WHAT YOU ARE ASKED TO DO. The answer is a number and nothing else: the count of lines in these entries containing the word "diode".

RECORDS FOR THIS EXERCISE.
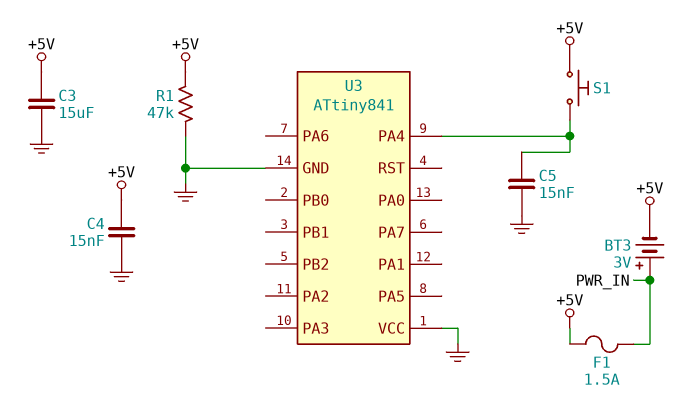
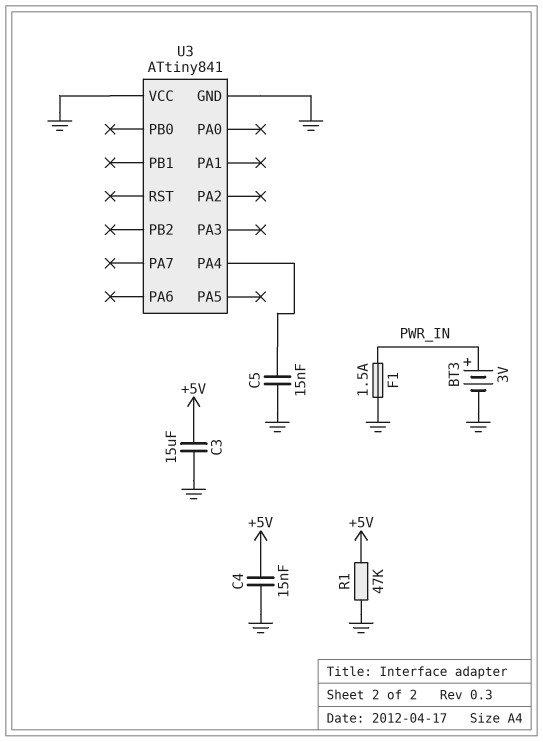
BT3: 3V (plus PWR_IN, minus +5V) -> 3V (plus PWR_IN, minus GND)
F1: 1.5A (+5V, PWR_IN) -> 1.5A (GND, PWR_IN)
S1: button (+5V, U3/PA4) -> none

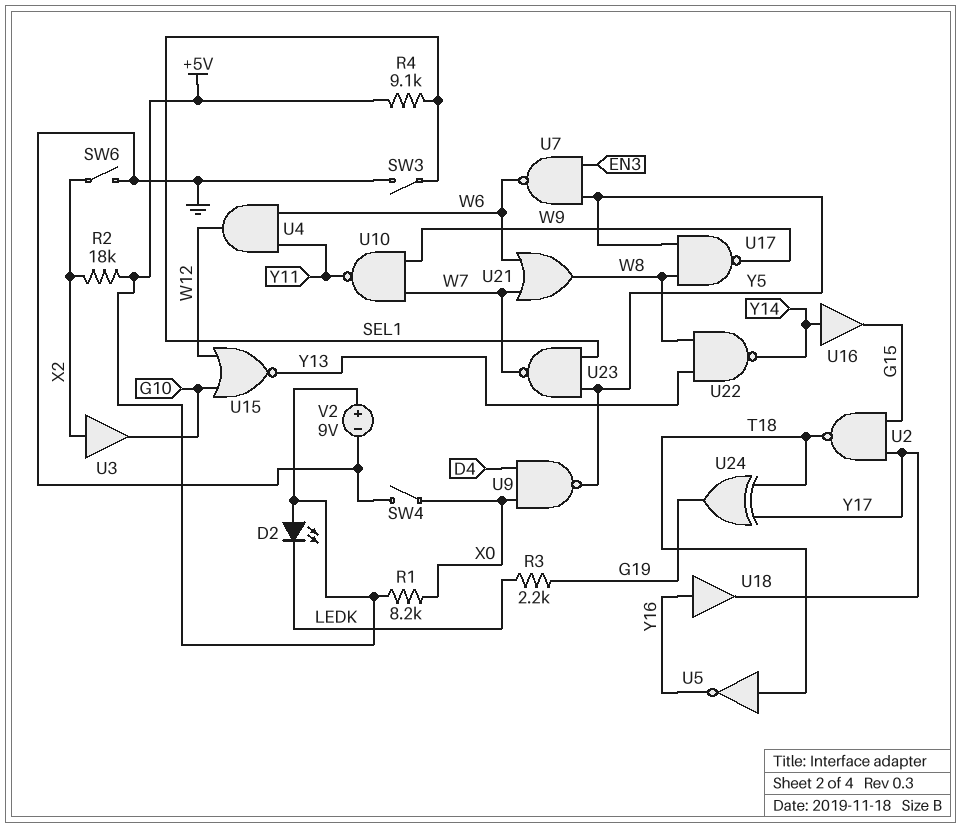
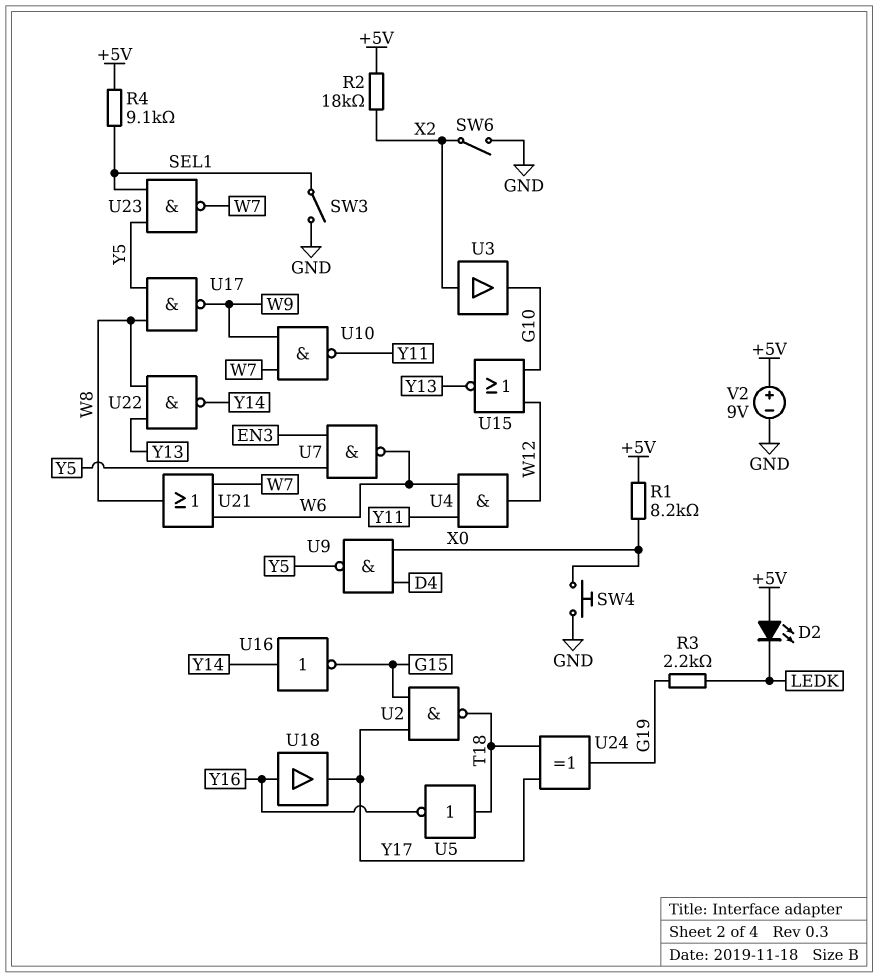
SW4: switch (GND, X0) -> button (GND, X0)
U16: buffer (in Y14, out G15) -> NOT (in Y14, out G15)

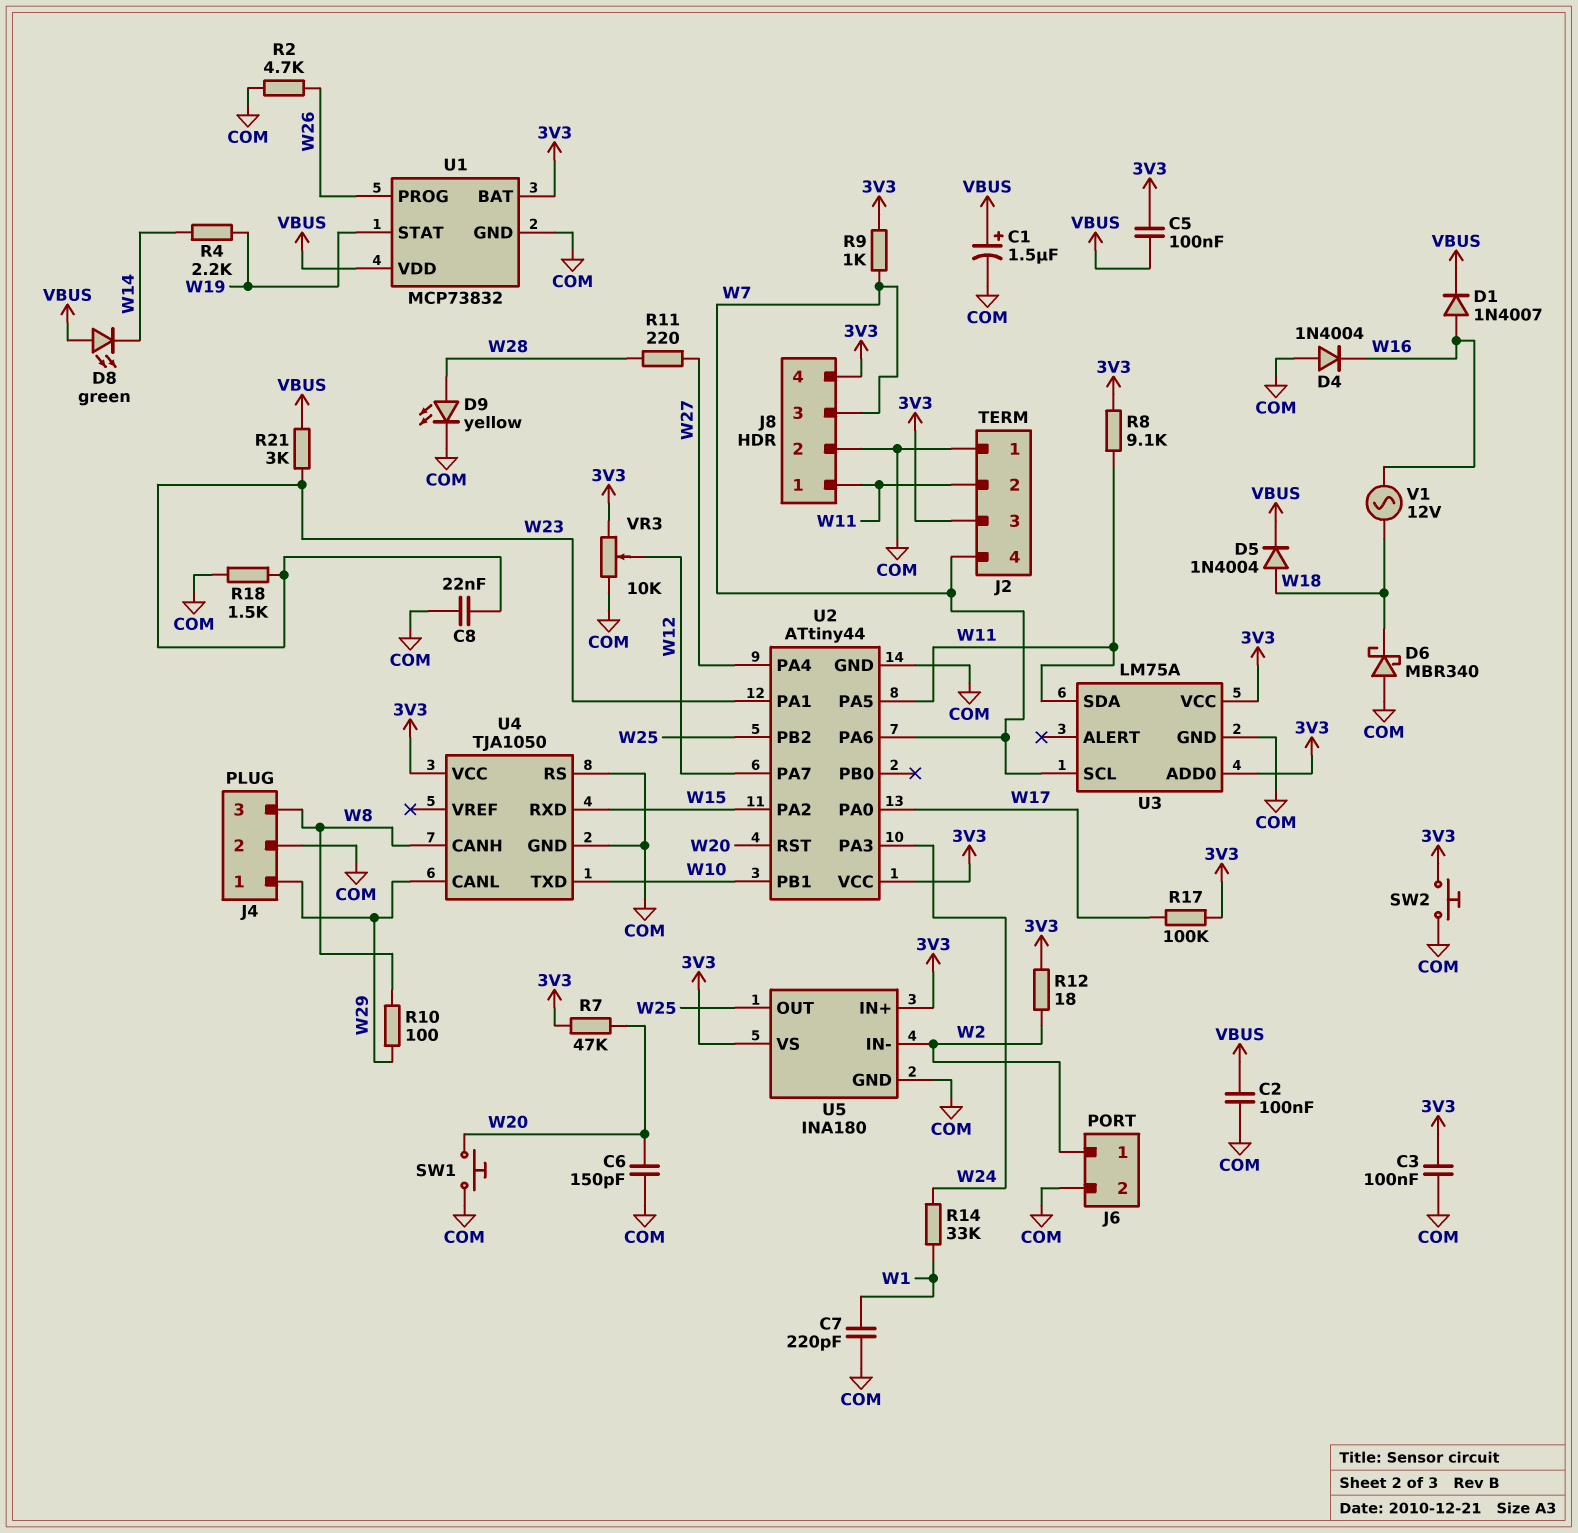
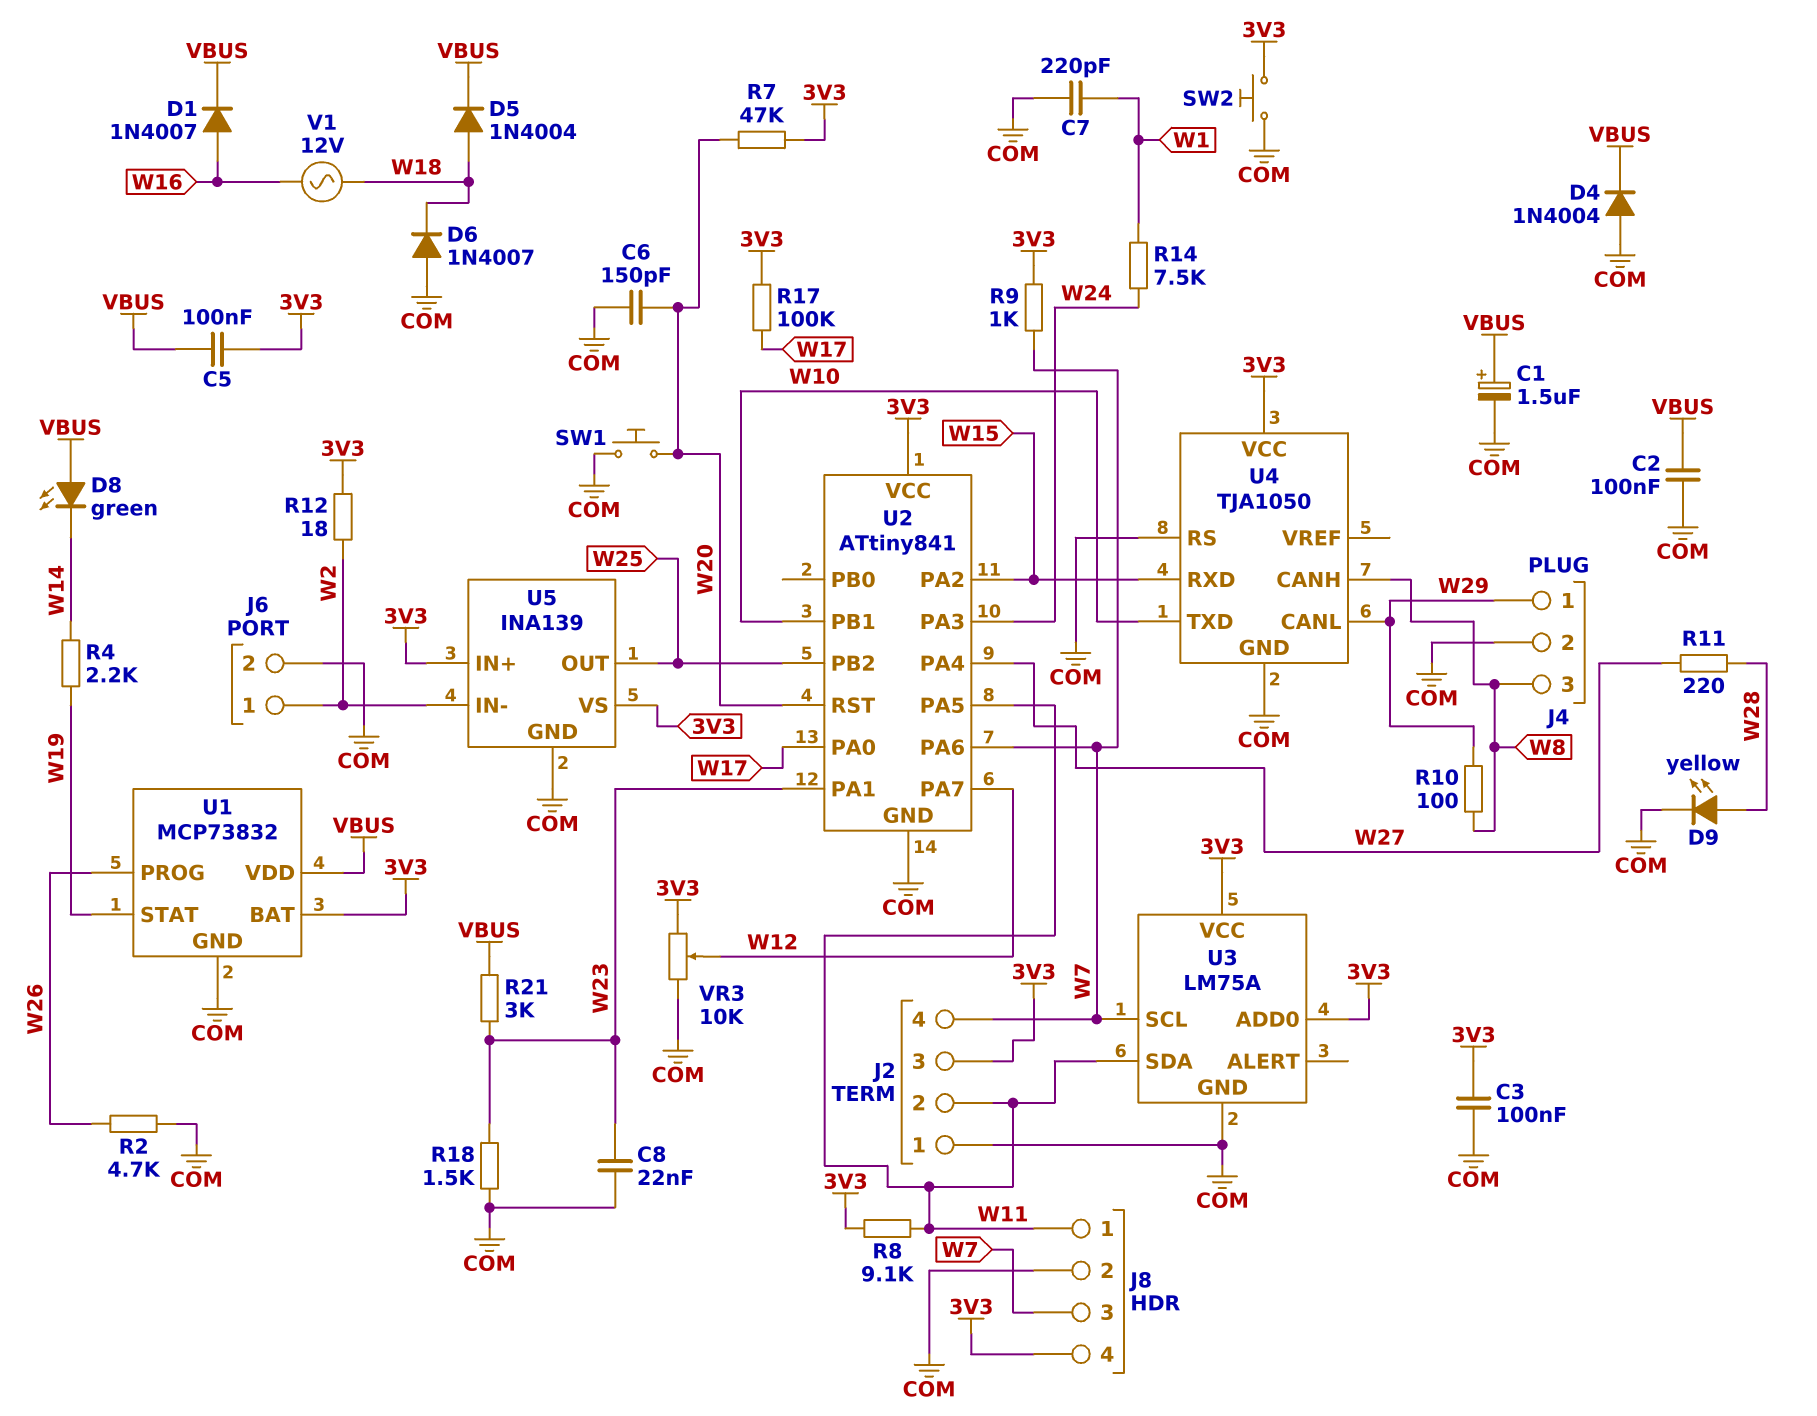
D4: diode 1N4004 (A COM, K W16) -> diode 1N4004 (A COM, K VBUS)
D6: schottky MBR340 (A COM, K W18) -> diode 1N4007 (A COM, K W18)
R14: 33k (W1, W24) -> 7.5k (W1, W24)
U2: ATtiny44 -> ATtiny841
U5: INA180 -> INA139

ANSWER TO THIS TASK. 2